Your answer should consist of the lines in the data below that contain "tile".
──────────
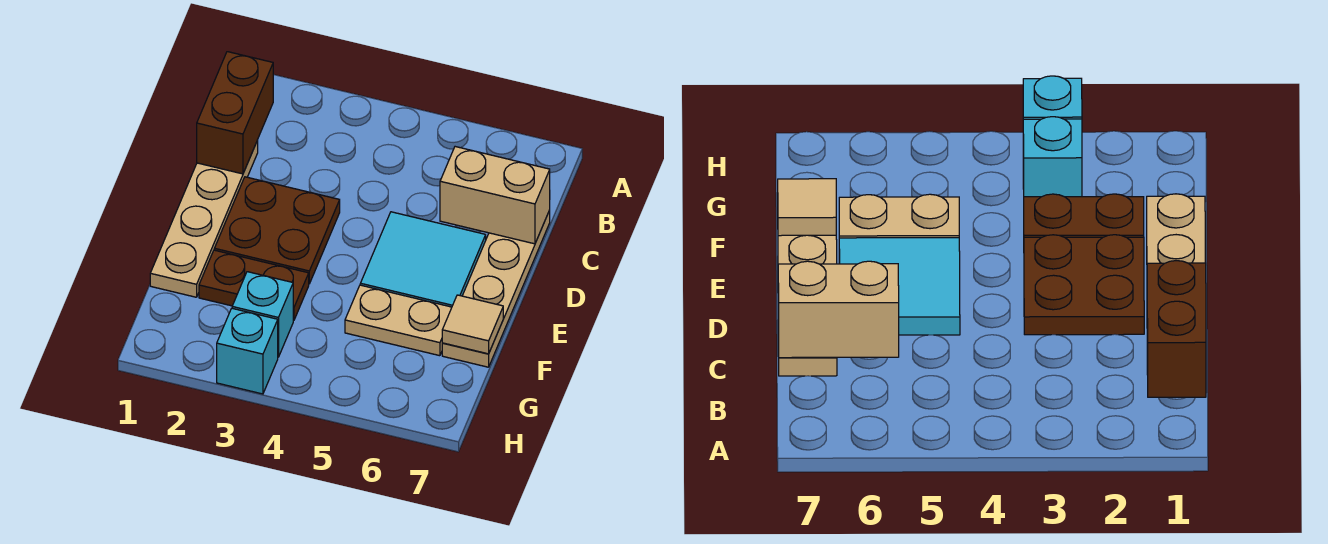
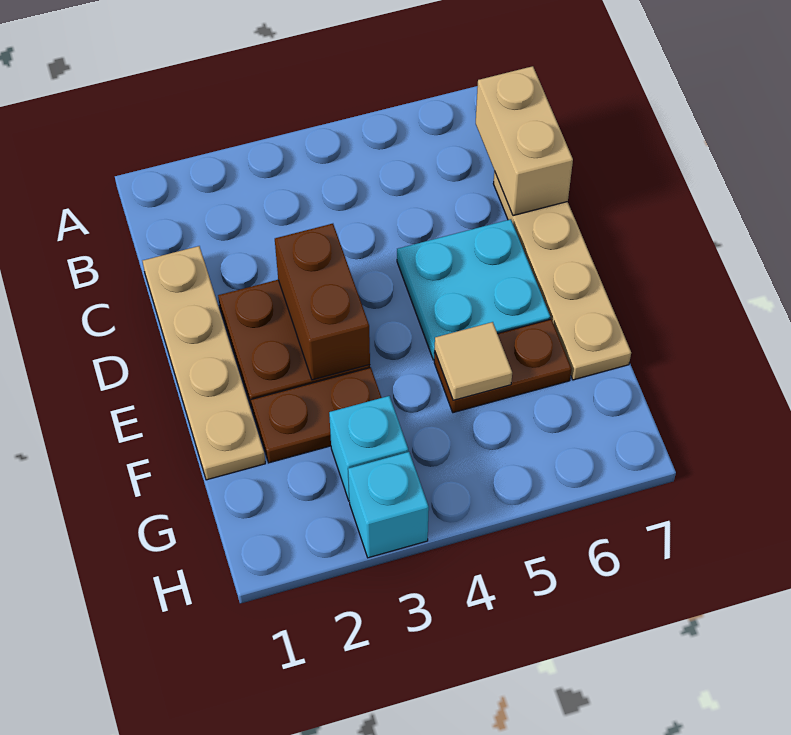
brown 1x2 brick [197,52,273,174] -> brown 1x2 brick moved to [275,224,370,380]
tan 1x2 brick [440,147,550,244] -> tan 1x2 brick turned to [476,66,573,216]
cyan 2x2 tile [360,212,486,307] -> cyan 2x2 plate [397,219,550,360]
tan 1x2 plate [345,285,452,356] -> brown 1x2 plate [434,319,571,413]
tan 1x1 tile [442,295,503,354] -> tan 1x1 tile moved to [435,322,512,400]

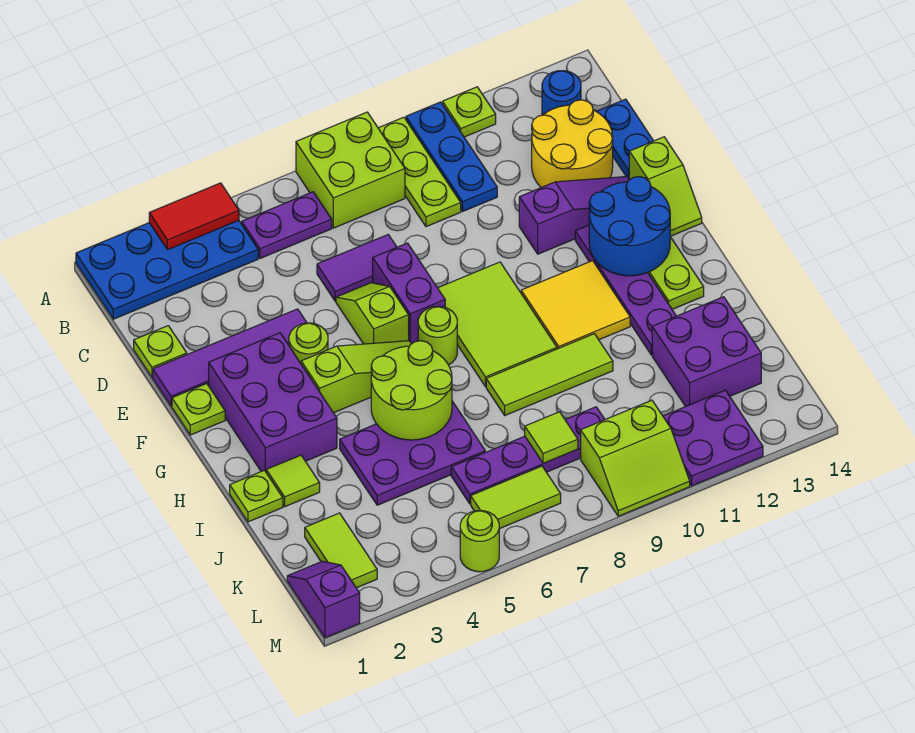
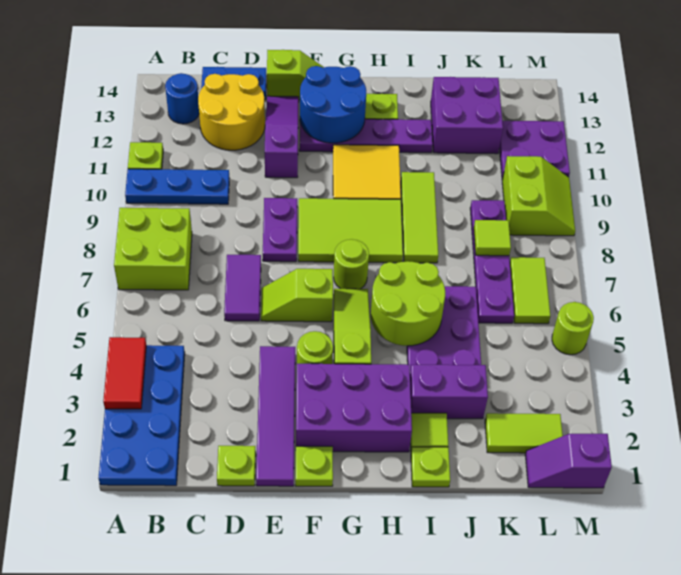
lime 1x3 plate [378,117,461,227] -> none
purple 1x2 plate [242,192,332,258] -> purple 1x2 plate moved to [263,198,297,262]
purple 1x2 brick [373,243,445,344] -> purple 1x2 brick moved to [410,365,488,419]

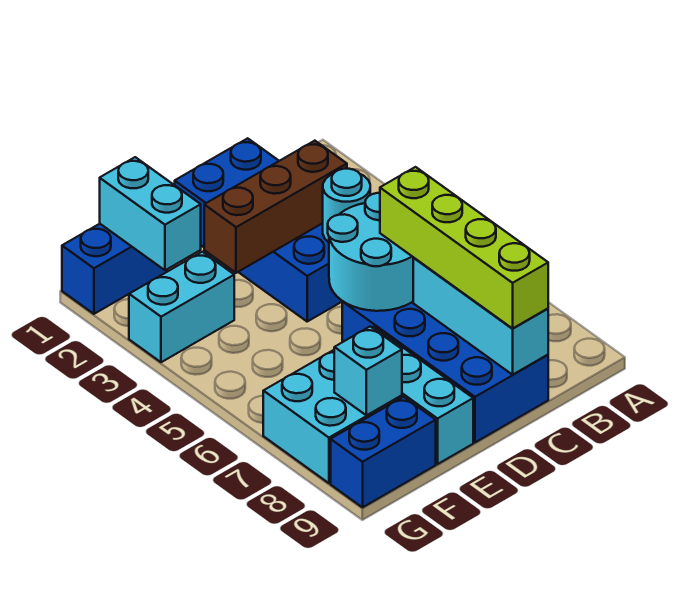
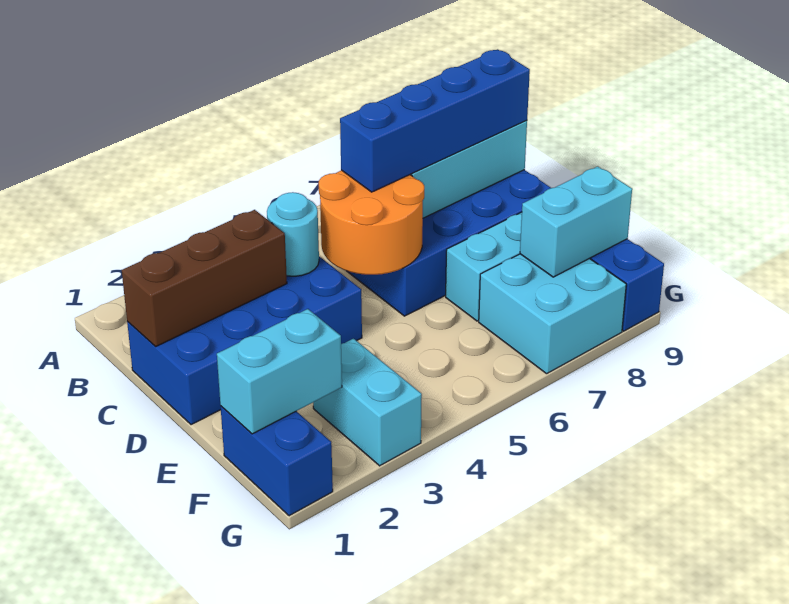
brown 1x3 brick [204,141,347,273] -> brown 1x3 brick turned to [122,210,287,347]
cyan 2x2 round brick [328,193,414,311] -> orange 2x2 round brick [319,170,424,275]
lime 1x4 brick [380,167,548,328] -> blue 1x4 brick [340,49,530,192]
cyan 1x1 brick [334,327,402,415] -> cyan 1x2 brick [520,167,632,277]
──────────
Reply to the exercise =
cyan 2x2 tile [360,212,486,307] -> cyan 2x2 plate [397,219,550,360]
tan 1x1 tile [442,295,503,354] -> tan 1x1 tile moved to [435,322,512,400]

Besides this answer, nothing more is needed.